DATA SECTION:
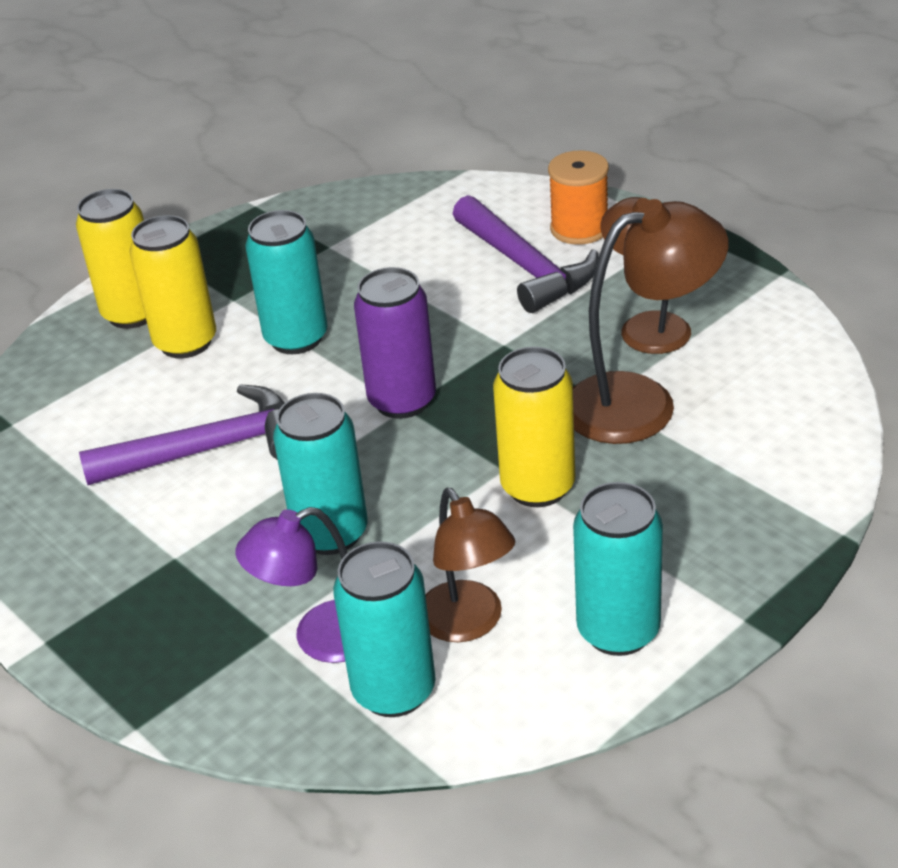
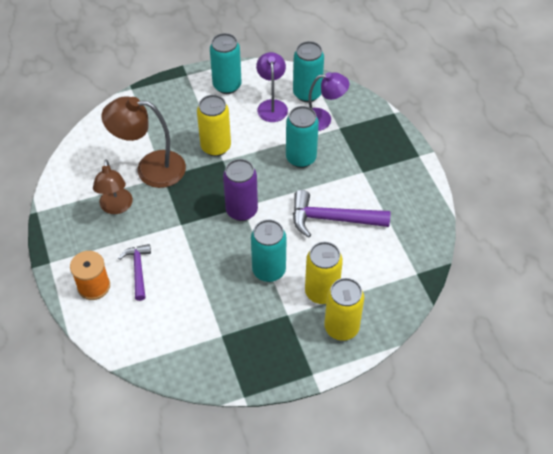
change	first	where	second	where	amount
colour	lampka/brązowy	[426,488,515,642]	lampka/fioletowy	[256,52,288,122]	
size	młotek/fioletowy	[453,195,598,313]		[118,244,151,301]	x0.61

EXERCISE REQUIREMENTS: Copy all the material exactly; omit images.

SOLUTION TO THIS PROBLEM:
change	first	where	second	where	amount
colour	lampka/brązowy	[426,488,515,642]	lampka/fioletowy	[256,52,288,122]	
size	młotek/fioletowy	[453,195,598,313]		[118,244,151,301]	x0.61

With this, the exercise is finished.